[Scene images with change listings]
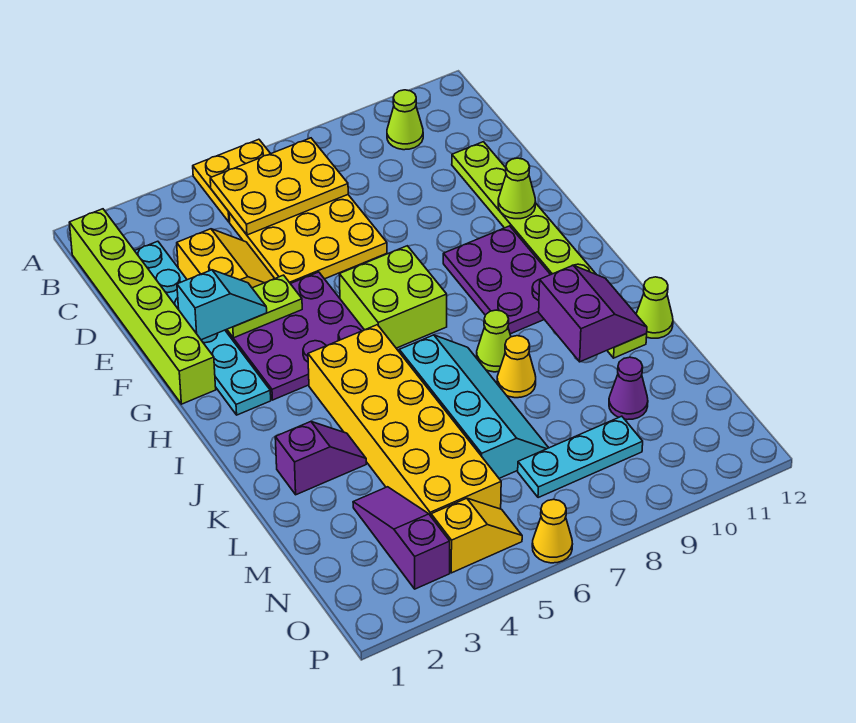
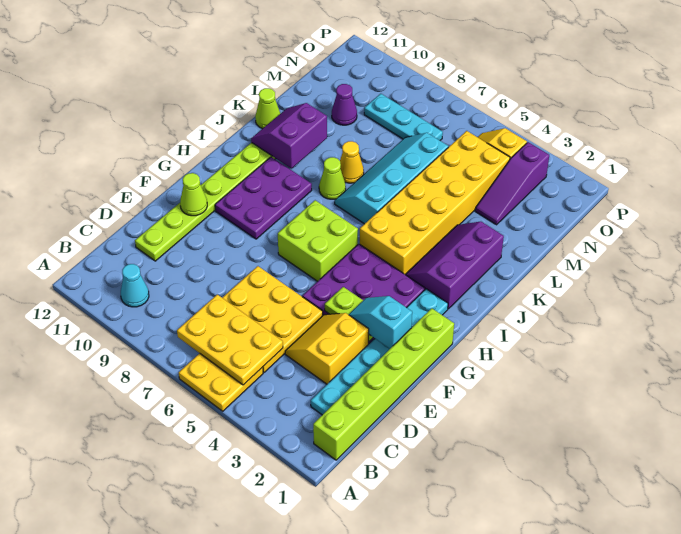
lime cone B10 level 1 -> cyan cone B10 level 1
purple slope K2:K3 level 1 top 2 -> purple slope I2:K3 level 1 top 2
yellow cone P6 level 1 -> none

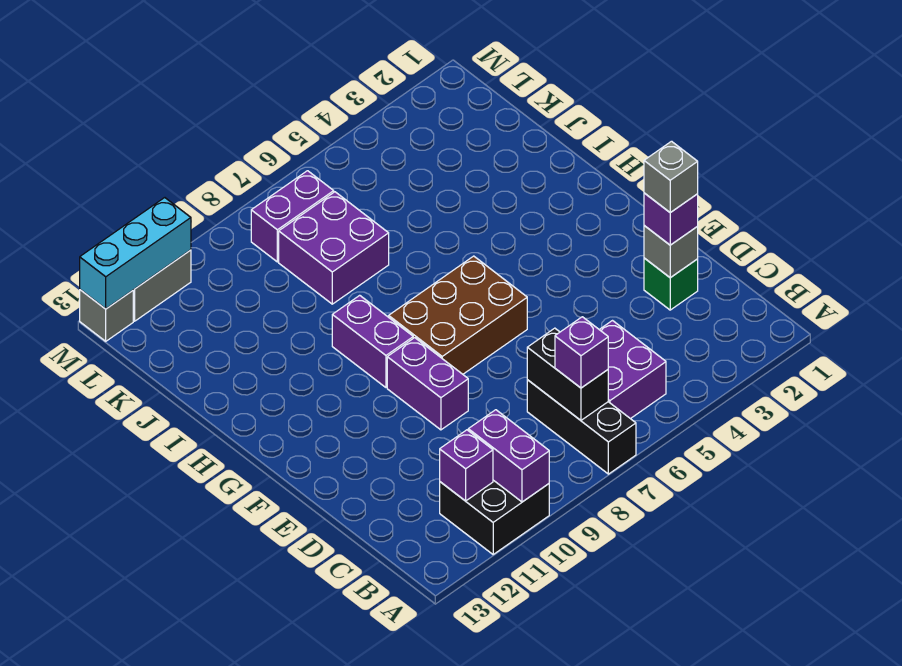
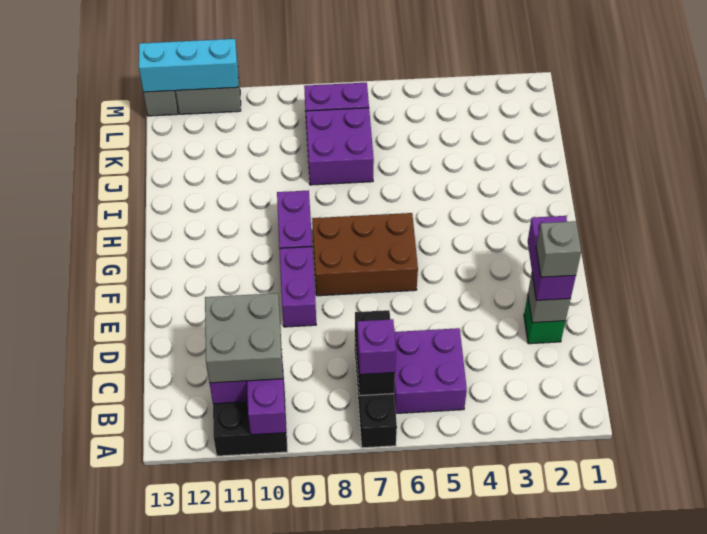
none -> grey brick B10:C11 level 3
purple brick D2 level 3 -> purple brick D2:E2 level 3

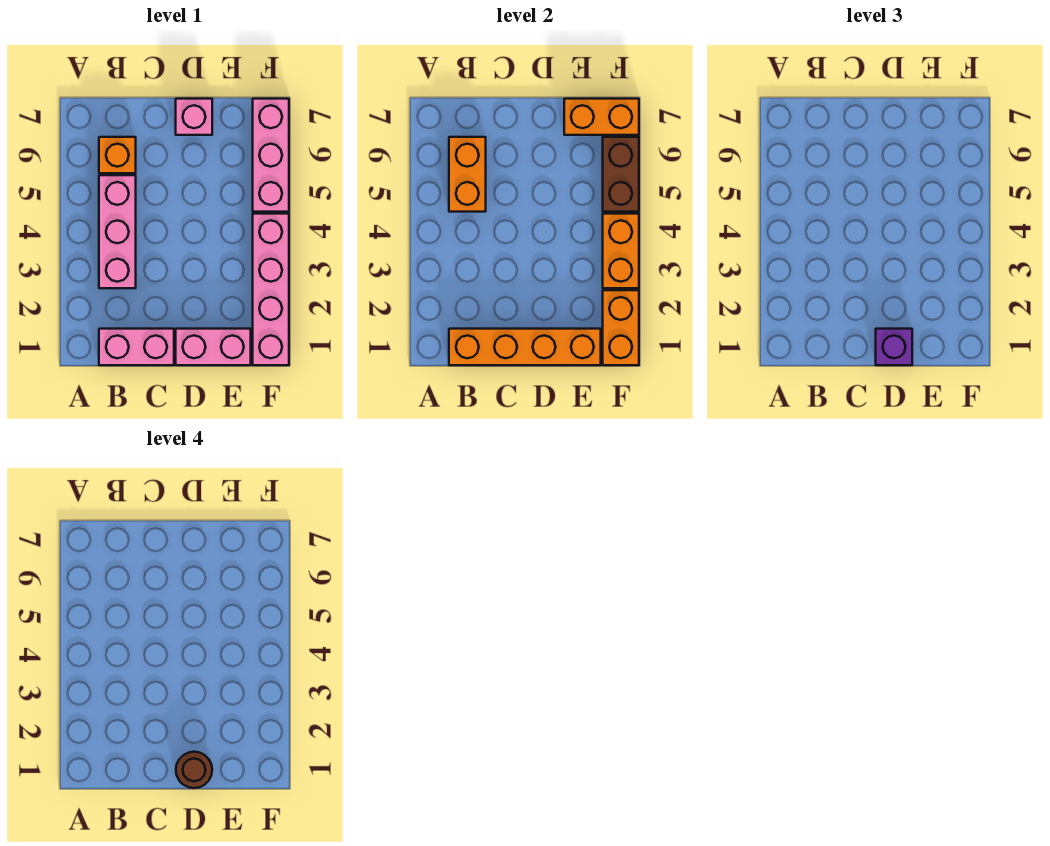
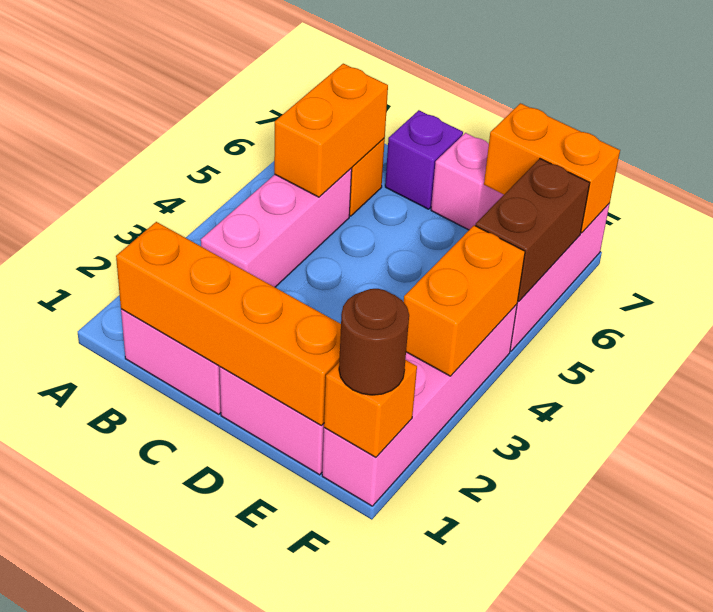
purple brick D1 level 3 -> purple brick C7 level 1
brown round brick D1 level 4 -> brown round brick F1 level 3
orange brick F1:F2 level 2 -> orange brick F1 level 2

### WORK TO COMPLETE
What is needed here is an exact copy of the lines from the line containing "purple slope K2:K3" through the end of the records, with every picture left out.

### TASK SOLUTION
purple slope K2:K3 level 1 top 2 -> purple slope I2:K3 level 1 top 2
yellow cone P6 level 1 -> none

none -> grey brick B10:C11 level 3
purple brick D2 level 3 -> purple brick D2:E2 level 3

purple brick D1 level 3 -> purple brick C7 level 1
brown round brick D1 level 4 -> brown round brick F1 level 3
orange brick F1:F2 level 2 -> orange brick F1 level 2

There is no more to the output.